#### Your instructions:
Images should be omitted while the rest of the data is duplicated exactly.

(Data for review begins)

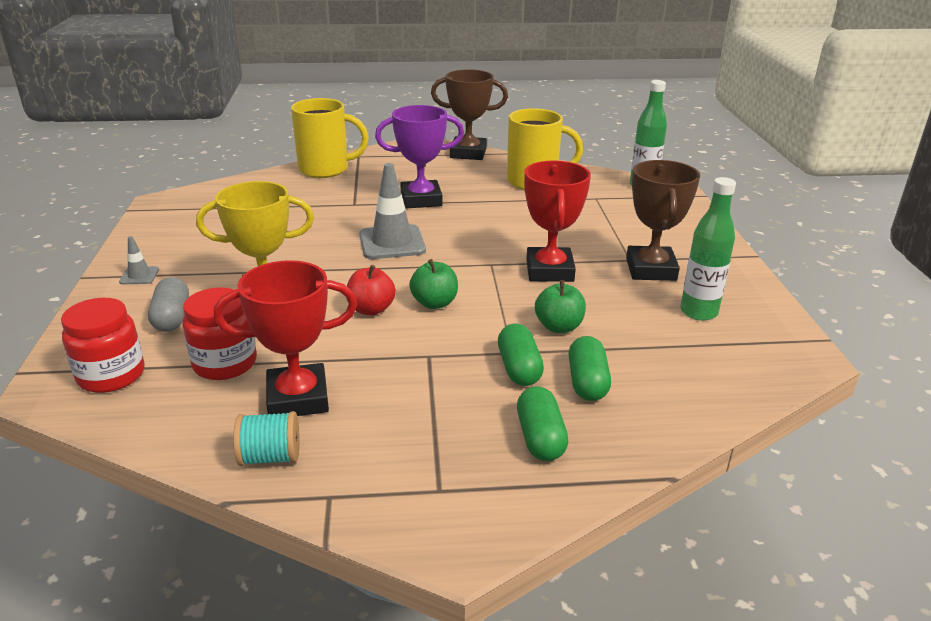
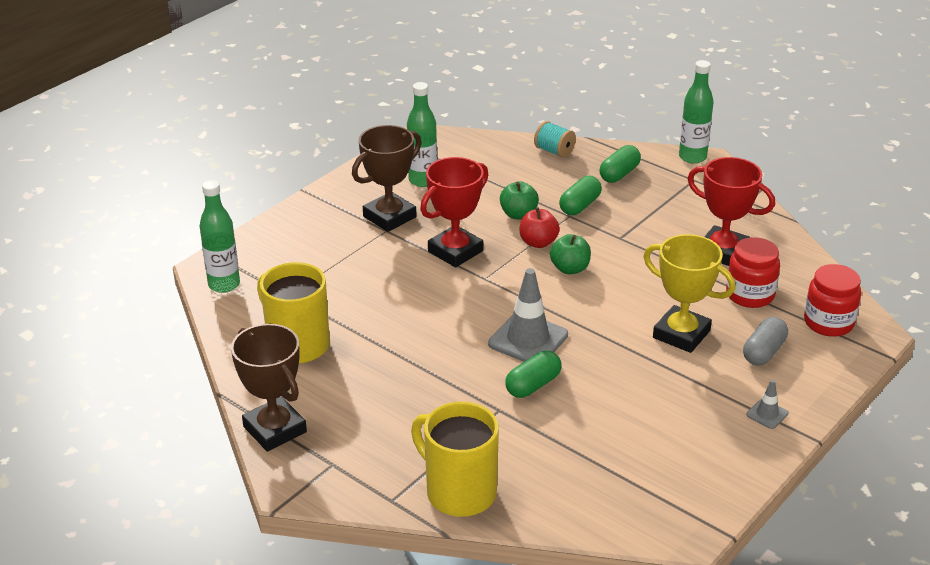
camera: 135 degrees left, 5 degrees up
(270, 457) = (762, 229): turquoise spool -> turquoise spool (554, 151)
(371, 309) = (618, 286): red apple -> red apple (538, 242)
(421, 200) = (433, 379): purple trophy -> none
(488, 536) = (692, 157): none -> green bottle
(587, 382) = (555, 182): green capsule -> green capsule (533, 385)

(Data for review ends)

#### Written solution:
camera: 135 degrees left, 5 degrees up
(270, 457) = (762, 229): turquoise spool -> turquoise spool (554, 151)
(371, 309) = (618, 286): red apple -> red apple (538, 242)
(421, 200) = (433, 379): purple trophy -> none
(488, 536) = (692, 157): none -> green bottle
(587, 382) = (555, 182): green capsule -> green capsule (533, 385)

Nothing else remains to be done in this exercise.